§ Directions
Tell how many lines in the data below contain "rotated", using one number as the whole reply.

§ Data shown
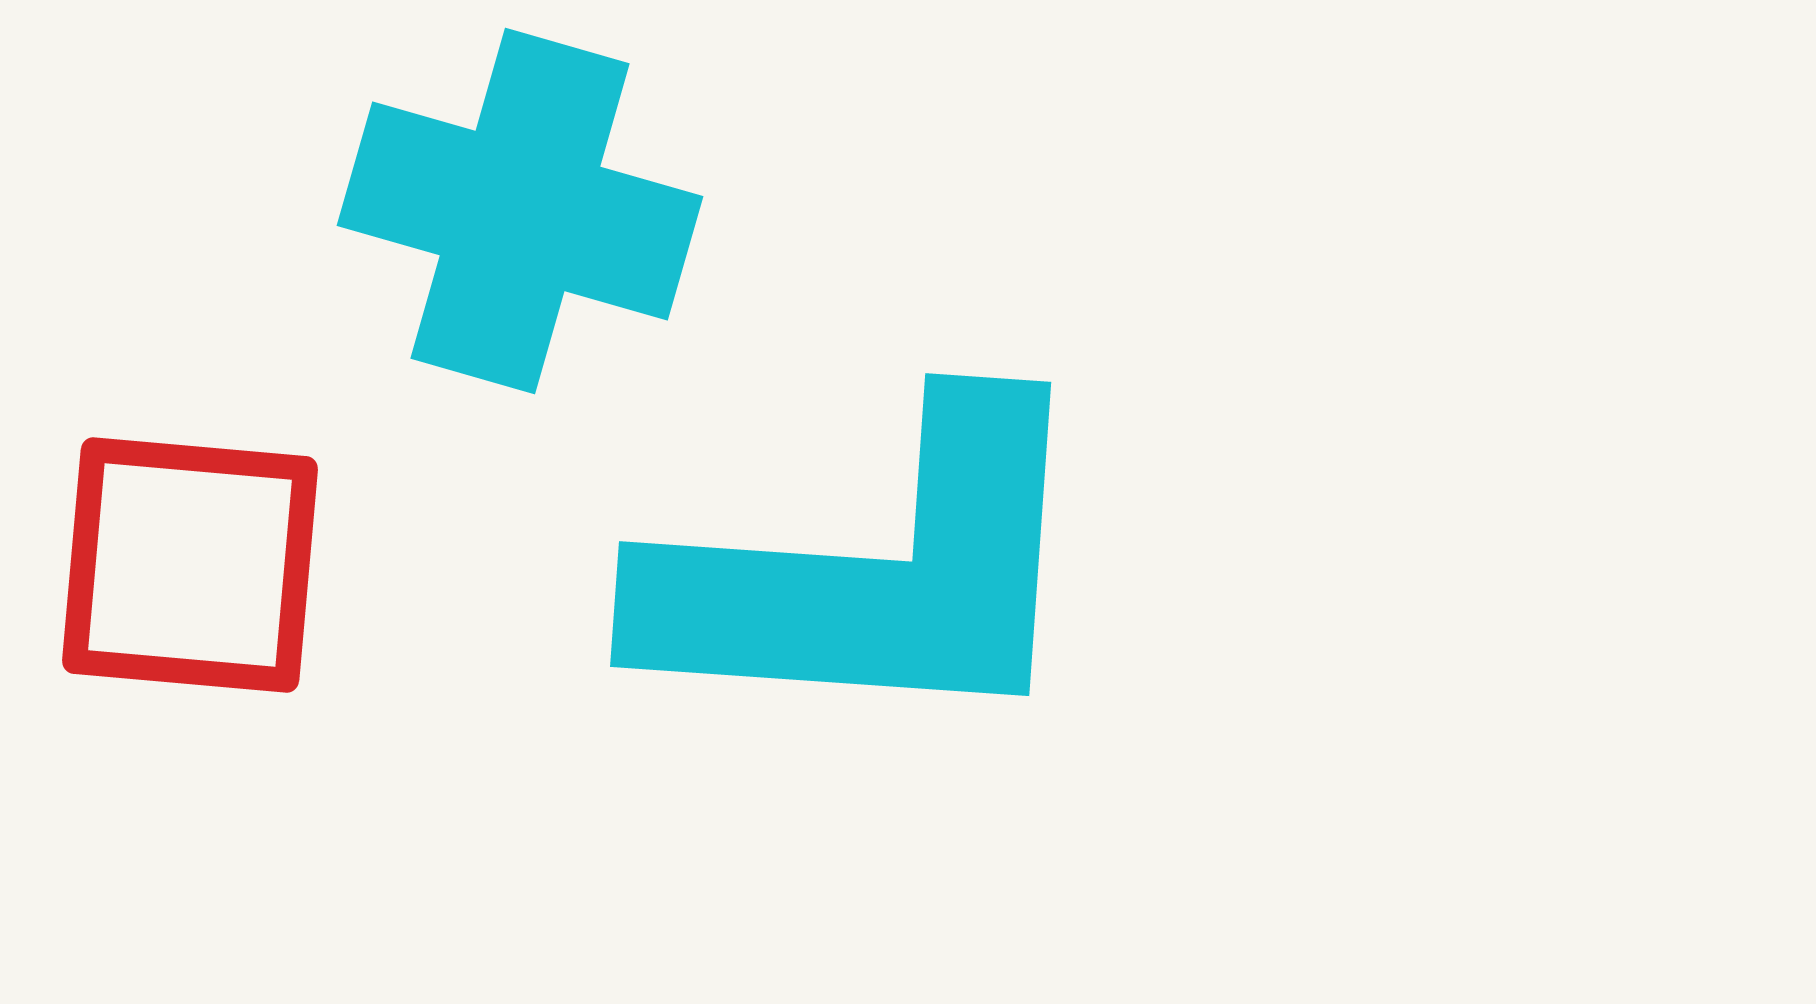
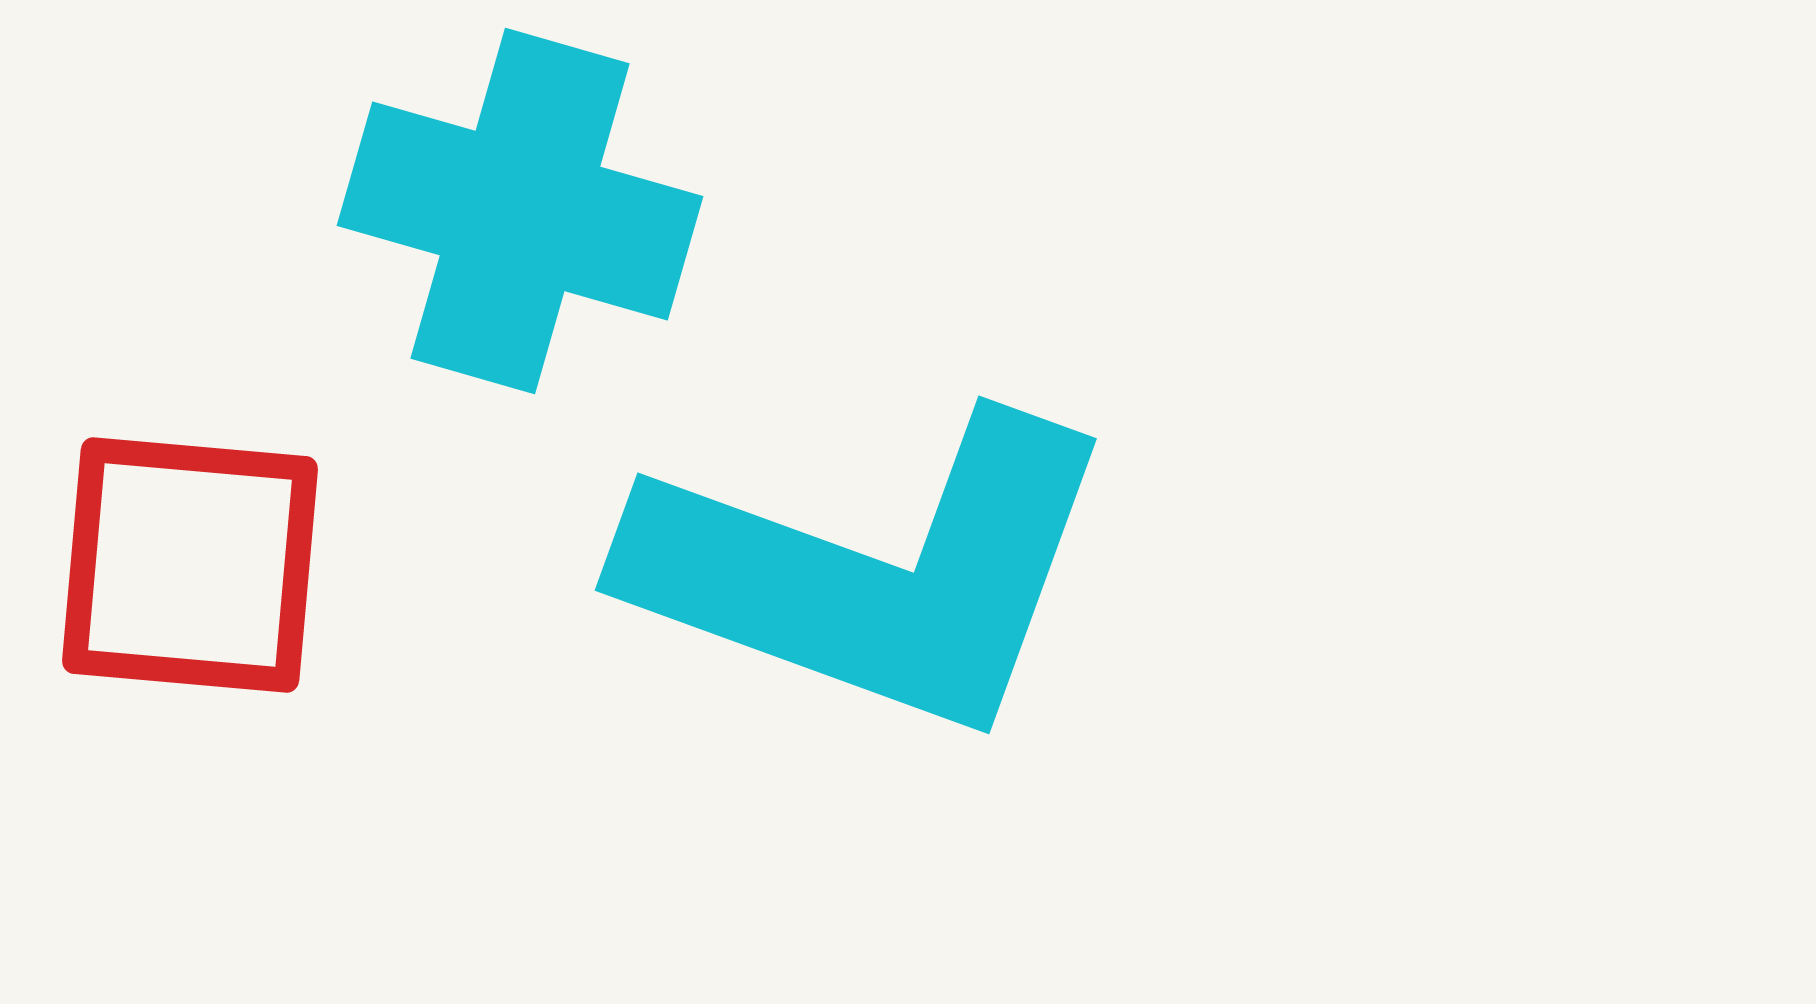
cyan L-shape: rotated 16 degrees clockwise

--

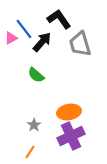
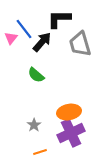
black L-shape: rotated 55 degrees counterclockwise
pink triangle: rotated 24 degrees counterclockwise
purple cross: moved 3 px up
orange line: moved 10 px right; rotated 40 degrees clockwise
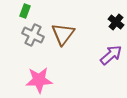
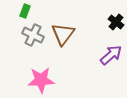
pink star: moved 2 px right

§ Answer section
4